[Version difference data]
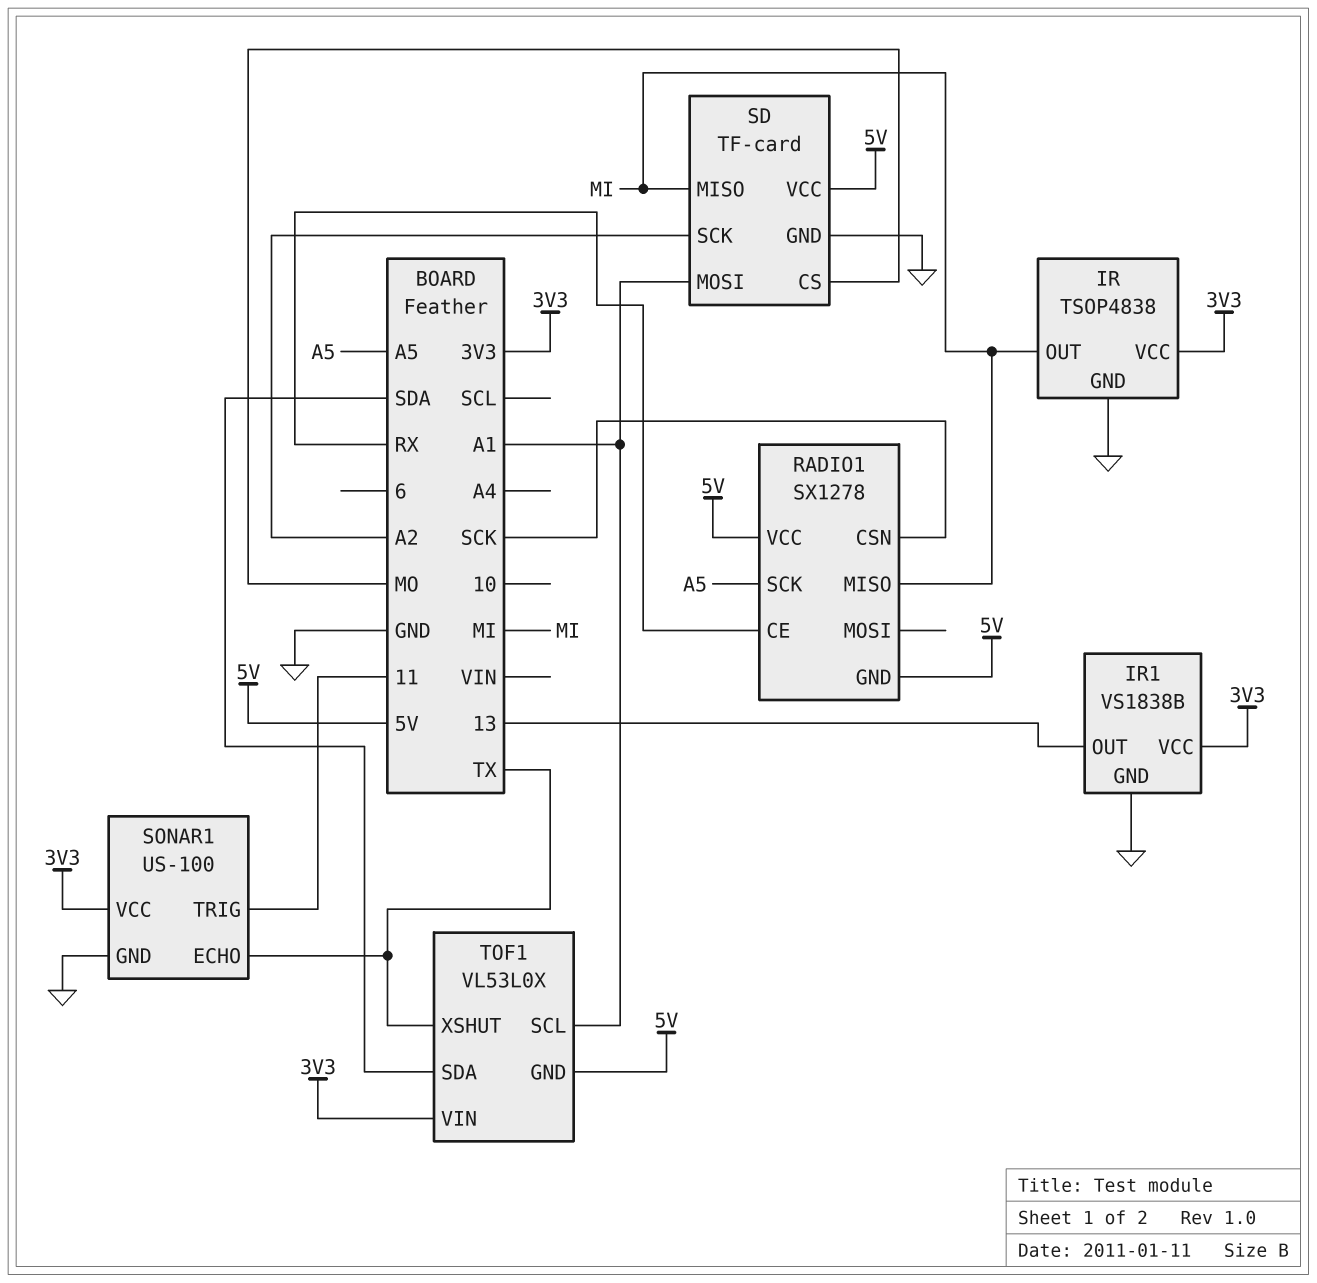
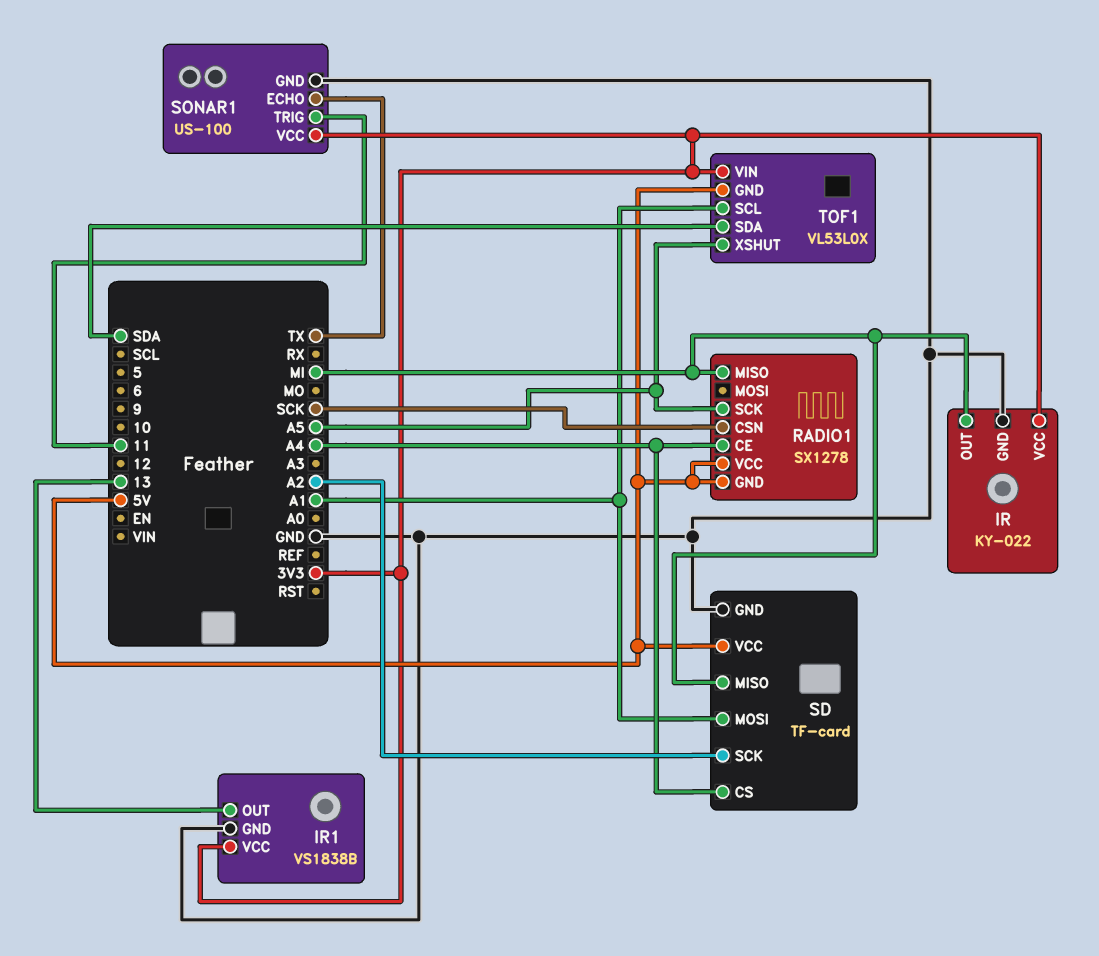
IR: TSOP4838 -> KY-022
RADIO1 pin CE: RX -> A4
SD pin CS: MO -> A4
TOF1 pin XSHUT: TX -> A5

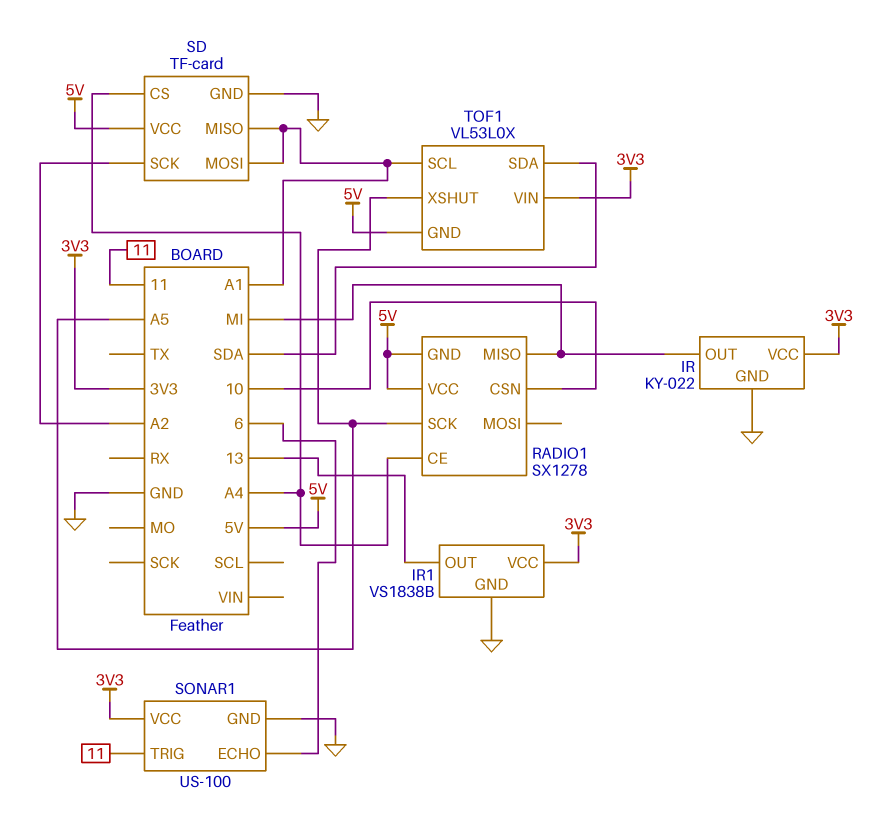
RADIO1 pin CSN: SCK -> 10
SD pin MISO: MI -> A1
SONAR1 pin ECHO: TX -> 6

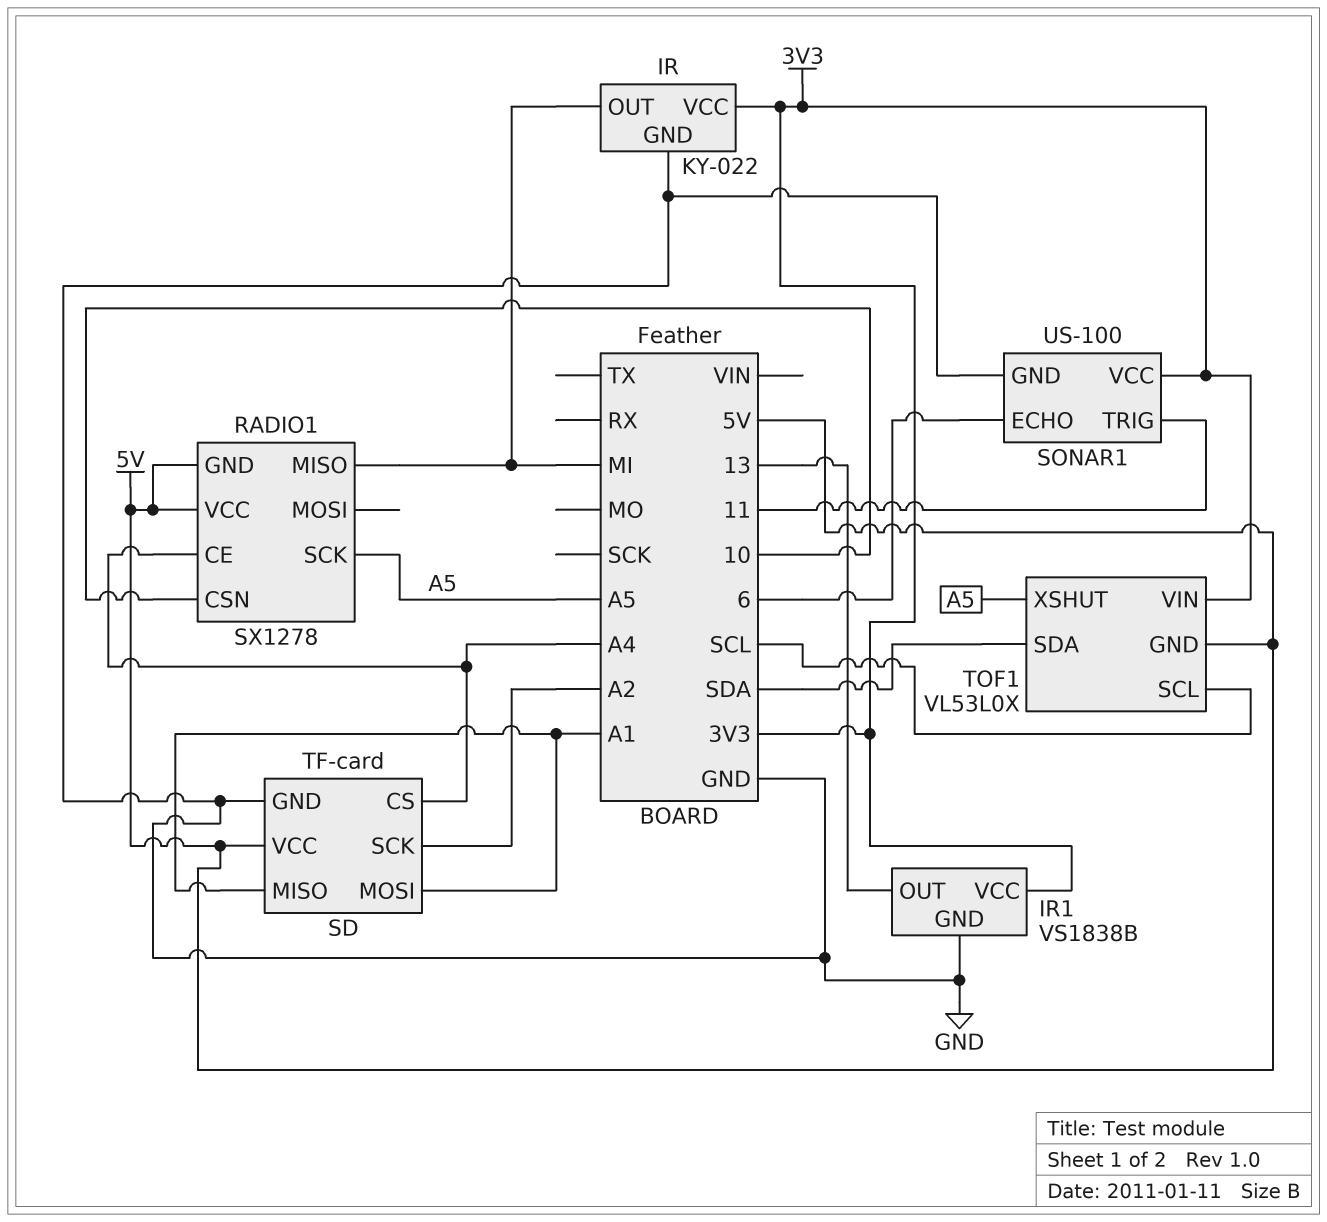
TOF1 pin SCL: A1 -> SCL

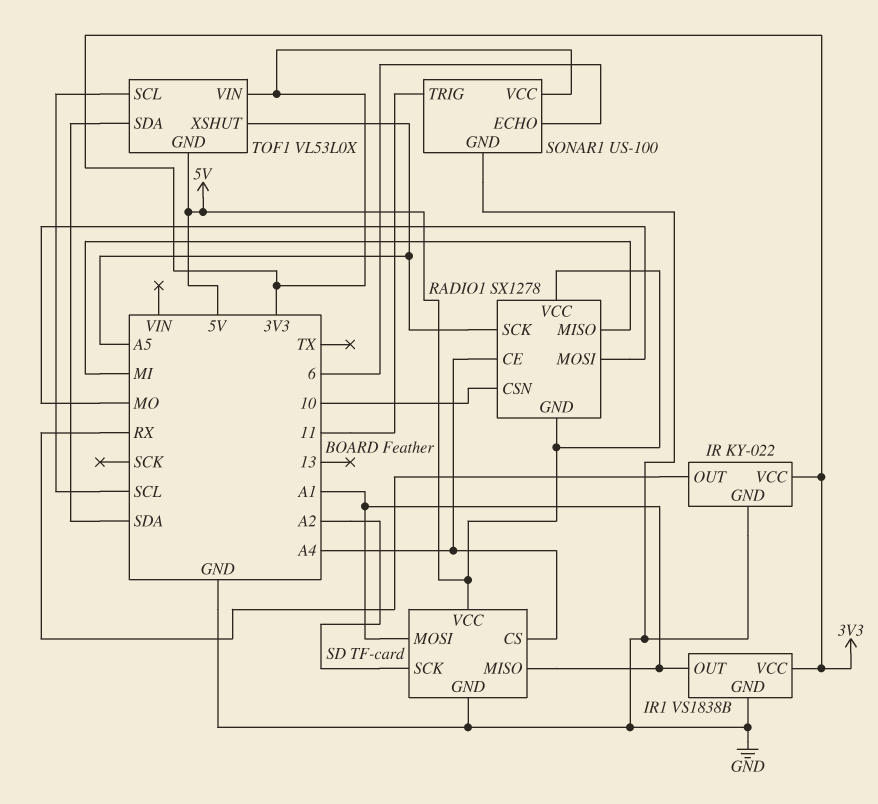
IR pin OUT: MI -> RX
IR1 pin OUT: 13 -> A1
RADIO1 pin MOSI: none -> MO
--
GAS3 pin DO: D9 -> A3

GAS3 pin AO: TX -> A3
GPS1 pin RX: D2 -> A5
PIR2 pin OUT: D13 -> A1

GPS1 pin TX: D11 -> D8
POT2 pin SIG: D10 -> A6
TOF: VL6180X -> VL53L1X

◆ Your goal ◆
Among the records above, locate the line containing "IR: TSOP4838 -> KY-022" and the line containing "RADIO1 pin MOSI: none -> MO", then transcribe exactly the lines starting at the first and ending at the second, with no pictures.

◆ Answer area ◆
IR: TSOP4838 -> KY-022
RADIO1 pin CE: RX -> A4
SD pin CS: MO -> A4
TOF1 pin XSHUT: TX -> A5

RADIO1 pin CSN: SCK -> 10
SD pin MISO: MI -> A1
SONAR1 pin ECHO: TX -> 6

TOF1 pin SCL: A1 -> SCL

IR pin OUT: MI -> RX
IR1 pin OUT: 13 -> A1
RADIO1 pin MOSI: none -> MO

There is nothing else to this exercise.